§ Exercise inputs

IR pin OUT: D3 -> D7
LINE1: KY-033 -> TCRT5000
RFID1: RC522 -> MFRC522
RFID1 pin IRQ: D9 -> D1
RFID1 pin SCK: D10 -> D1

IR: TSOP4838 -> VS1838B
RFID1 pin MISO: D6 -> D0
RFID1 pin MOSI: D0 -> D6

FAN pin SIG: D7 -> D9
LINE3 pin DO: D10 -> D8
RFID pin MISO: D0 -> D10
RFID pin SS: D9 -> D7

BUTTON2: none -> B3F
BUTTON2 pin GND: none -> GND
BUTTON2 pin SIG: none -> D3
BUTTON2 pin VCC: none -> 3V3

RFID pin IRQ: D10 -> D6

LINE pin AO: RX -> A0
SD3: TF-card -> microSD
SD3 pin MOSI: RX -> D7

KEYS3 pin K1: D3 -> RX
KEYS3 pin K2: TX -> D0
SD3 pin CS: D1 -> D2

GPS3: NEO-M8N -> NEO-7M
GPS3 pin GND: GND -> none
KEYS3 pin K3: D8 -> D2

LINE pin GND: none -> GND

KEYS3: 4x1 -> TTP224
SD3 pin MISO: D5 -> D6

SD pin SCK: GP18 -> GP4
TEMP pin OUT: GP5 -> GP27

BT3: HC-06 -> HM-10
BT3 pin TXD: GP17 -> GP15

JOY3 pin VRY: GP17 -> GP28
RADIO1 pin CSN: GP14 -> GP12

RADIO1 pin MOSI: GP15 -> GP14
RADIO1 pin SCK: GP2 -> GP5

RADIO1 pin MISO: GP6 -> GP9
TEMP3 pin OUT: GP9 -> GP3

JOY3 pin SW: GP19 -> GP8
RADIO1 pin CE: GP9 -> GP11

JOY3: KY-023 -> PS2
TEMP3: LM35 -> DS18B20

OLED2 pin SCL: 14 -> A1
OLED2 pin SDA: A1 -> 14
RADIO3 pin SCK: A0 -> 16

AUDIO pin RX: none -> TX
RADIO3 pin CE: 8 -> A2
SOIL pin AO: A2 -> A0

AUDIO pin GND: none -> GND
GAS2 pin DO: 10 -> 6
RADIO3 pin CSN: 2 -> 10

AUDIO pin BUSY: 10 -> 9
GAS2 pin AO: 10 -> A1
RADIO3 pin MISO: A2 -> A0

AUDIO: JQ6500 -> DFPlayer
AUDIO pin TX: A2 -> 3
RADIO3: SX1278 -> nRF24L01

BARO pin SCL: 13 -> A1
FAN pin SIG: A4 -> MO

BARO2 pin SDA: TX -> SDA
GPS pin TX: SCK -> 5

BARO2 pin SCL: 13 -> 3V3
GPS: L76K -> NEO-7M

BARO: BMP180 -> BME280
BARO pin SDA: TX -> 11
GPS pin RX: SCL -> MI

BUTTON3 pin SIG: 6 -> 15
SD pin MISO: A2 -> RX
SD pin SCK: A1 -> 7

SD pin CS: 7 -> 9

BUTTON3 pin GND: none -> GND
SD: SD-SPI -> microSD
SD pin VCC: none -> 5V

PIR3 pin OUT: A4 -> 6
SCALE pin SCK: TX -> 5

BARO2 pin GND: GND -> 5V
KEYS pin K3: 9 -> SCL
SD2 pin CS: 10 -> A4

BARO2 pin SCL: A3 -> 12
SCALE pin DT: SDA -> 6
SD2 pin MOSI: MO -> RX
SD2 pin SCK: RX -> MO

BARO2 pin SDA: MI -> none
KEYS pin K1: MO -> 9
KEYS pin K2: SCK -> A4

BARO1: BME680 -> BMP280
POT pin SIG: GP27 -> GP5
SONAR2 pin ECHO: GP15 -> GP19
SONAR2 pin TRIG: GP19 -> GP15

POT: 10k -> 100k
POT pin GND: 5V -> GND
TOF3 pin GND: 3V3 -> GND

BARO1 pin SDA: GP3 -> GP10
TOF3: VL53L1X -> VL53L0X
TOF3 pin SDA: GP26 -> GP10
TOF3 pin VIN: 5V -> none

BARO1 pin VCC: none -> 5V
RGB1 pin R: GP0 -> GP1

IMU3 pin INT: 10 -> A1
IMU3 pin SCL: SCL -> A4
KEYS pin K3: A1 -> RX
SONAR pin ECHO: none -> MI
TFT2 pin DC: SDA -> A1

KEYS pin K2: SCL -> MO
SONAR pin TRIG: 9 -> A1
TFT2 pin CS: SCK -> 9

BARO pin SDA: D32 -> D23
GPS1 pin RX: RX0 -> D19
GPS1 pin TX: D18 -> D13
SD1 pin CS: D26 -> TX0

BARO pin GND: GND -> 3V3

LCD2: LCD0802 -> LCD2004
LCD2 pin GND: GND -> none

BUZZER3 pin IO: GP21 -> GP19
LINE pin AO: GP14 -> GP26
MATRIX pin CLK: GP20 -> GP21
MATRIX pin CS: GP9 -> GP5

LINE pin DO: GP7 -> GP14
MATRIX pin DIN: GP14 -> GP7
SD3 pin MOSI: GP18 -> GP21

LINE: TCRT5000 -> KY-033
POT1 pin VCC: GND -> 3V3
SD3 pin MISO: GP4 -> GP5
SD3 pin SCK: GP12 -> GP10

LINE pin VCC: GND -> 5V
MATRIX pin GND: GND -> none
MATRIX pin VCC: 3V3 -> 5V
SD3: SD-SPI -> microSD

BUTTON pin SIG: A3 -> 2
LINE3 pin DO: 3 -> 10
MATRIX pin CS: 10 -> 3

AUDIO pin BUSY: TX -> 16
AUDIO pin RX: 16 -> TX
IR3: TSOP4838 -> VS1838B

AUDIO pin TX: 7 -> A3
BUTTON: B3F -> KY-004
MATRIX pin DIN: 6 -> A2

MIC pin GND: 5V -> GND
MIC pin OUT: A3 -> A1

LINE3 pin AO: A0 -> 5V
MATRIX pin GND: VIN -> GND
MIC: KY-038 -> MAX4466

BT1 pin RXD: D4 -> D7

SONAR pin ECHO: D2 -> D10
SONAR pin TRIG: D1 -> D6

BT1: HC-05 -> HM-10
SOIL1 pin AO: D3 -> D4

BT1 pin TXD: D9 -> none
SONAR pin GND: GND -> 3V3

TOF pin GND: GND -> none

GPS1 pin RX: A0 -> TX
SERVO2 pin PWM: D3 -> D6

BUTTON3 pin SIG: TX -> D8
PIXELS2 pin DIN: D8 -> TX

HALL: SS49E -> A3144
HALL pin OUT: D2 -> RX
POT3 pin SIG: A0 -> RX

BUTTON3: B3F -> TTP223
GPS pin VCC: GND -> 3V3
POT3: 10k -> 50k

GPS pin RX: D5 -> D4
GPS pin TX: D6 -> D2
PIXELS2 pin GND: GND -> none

§ About this task
Output, exactly and in full, the lines from the start of the entries above through the line that contains "LINE pin AO: RX -> A0".

§ Expected answer
IR pin OUT: D3 -> D7
LINE1: KY-033 -> TCRT5000
RFID1: RC522 -> MFRC522
RFID1 pin IRQ: D9 -> D1
RFID1 pin SCK: D10 -> D1

IR: TSOP4838 -> VS1838B
RFID1 pin MISO: D6 -> D0
RFID1 pin MOSI: D0 -> D6

FAN pin SIG: D7 -> D9
LINE3 pin DO: D10 -> D8
RFID pin MISO: D0 -> D10
RFID pin SS: D9 -> D7

BUTTON2: none -> B3F
BUTTON2 pin GND: none -> GND
BUTTON2 pin SIG: none -> D3
BUTTON2 pin VCC: none -> 3V3

RFID pin IRQ: D10 -> D6

LINE pin AO: RX -> A0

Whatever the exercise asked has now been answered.